---------- Input records ----------
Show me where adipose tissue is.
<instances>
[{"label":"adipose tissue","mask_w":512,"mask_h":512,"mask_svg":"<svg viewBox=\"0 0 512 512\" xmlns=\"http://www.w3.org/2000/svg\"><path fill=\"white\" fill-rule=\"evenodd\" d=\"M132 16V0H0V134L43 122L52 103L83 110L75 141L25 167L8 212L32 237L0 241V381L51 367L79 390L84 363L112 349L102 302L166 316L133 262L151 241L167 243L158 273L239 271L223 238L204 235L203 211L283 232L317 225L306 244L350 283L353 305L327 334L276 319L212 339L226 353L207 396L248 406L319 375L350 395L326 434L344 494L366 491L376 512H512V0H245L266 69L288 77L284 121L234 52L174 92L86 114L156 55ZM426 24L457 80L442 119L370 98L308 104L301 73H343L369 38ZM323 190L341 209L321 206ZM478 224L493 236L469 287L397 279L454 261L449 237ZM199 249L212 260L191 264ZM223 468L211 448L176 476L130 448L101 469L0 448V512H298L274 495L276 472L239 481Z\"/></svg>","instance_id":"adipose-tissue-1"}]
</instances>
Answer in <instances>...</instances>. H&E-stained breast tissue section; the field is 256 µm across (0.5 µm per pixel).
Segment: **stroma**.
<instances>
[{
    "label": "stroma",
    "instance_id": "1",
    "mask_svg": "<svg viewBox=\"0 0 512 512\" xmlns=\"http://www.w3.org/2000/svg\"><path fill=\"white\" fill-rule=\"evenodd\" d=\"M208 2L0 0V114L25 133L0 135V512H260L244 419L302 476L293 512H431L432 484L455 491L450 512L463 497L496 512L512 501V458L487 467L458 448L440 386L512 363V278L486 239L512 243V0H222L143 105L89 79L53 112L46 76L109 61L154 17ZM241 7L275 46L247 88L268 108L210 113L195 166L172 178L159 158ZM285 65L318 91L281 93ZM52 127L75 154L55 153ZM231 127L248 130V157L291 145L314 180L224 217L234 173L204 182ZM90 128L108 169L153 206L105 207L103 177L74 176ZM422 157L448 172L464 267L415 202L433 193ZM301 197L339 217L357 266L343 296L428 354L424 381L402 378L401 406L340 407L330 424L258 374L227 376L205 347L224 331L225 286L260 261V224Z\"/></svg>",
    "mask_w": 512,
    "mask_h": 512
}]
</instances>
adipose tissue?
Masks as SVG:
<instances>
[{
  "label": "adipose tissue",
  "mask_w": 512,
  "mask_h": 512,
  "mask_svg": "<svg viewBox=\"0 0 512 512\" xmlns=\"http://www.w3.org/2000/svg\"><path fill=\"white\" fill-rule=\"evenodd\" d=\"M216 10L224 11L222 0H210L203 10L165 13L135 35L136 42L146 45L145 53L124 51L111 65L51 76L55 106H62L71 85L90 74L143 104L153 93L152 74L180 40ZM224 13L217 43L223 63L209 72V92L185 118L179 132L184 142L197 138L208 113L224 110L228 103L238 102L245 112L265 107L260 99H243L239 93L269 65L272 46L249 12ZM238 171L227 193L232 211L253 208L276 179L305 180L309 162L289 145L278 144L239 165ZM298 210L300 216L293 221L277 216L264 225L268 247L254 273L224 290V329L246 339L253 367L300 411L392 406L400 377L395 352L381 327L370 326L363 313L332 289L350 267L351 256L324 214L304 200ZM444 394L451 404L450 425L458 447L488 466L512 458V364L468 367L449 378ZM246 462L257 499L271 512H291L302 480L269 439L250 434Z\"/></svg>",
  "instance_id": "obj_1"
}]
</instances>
----------
→ **Instructions to follow**
Please restate the data word for word, every record included.

→ **Written answer**
Show me where adipose tissue is.
<instances>
[{"label":"adipose tissue","mask_w":512,"mask_h":512,"mask_svg":"<svg viewBox=\"0 0 512 512\" xmlns=\"http://www.w3.org/2000/svg\"><path fill=\"white\" fill-rule=\"evenodd\" d=\"M132 16V0H0V134L43 122L52 103L83 110L75 141L25 167L8 212L32 237L0 241V381L51 367L79 390L84 363L112 349L102 302L166 316L133 262L151 241L167 243L158 273L239 271L223 238L204 235L203 211L283 232L317 225L306 244L350 283L353 305L327 334L276 319L212 339L226 353L207 396L248 406L319 375L350 395L326 434L344 494L366 491L376 512H512V0H245L266 69L288 77L284 121L234 52L174 92L86 114L156 55ZM426 24L457 80L442 119L370 98L308 104L301 73H343L369 38ZM323 190L341 209L321 206ZM478 224L493 236L469 287L397 279L454 261L449 237ZM199 249L212 260L191 264ZM223 468L211 448L176 476L130 448L101 469L0 448V512H298L274 495L276 472L239 481Z\"/></svg>","instance_id":"adipose-tissue-1"}]
</instances>
Answer in <instances>...</instances>. H&E-stained breast tissue section; the field is 256 µm across (0.5 µm per pixel).
Segment: **stroma**.
<instances>
[{
    "label": "stroma",
    "instance_id": "1",
    "mask_svg": "<svg viewBox=\"0 0 512 512\" xmlns=\"http://www.w3.org/2000/svg\"><path fill=\"white\" fill-rule=\"evenodd\" d=\"M208 2L0 0V114L25 133L0 135V512H260L244 419L302 476L293 512H431L432 484L455 491L450 512L463 497L496 512L512 501V458L487 467L458 448L440 386L512 363V278L486 239L512 243V0H222L143 105L89 79L53 112L46 76L109 61L154 17ZM241 7L275 46L247 88L268 108L210 113L195 166L172 178L159 158ZM285 65L318 91L281 93ZM52 127L75 154L55 153ZM231 127L248 130V157L291 145L314 180L224 217L234 173L204 182ZM90 128L108 169L153 206L105 207L103 177L74 176ZM422 157L448 172L464 267L415 202L433 193ZM301 197L339 217L357 266L343 296L428 354L424 381L402 378L401 406L340 407L330 424L258 374L227 376L205 347L224 331L225 286L260 261V224Z\"/></svg>",
    "mask_w": 512,
    "mask_h": 512
}]
</instances>
adipose tissue?
Masks as SVG:
<instances>
[{
  "label": "adipose tissue",
  "mask_w": 512,
  "mask_h": 512,
  "mask_svg": "<svg viewBox=\"0 0 512 512\" xmlns=\"http://www.w3.org/2000/svg\"><path fill=\"white\" fill-rule=\"evenodd\" d=\"M216 10L224 11L222 0H210L203 10L165 13L135 35L136 42L146 45L145 53L124 51L111 65L51 76L55 106H62L71 85L90 74L143 104L153 93L152 74L180 40ZM224 13L217 43L223 63L209 72V92L185 118L179 132L184 142L197 138L208 113L224 110L228 103L238 102L245 112L265 107L260 99H243L239 93L269 65L272 46L249 12ZM238 171L227 193L232 211L253 208L276 179L305 180L309 162L289 145L278 144L239 165ZM298 210L300 216L293 221L277 216L264 225L268 247L254 273L224 290V329L246 339L253 367L300 411L392 406L400 377L395 352L381 327L370 326L363 313L332 289L350 267L351 256L324 214L304 200ZM444 394L451 404L450 425L458 447L488 466L512 458V364L468 367L449 378ZM246 462L257 499L271 512H291L302 480L269 439L250 434Z\"/></svg>",
  "instance_id": "obj_1"
}]
</instances>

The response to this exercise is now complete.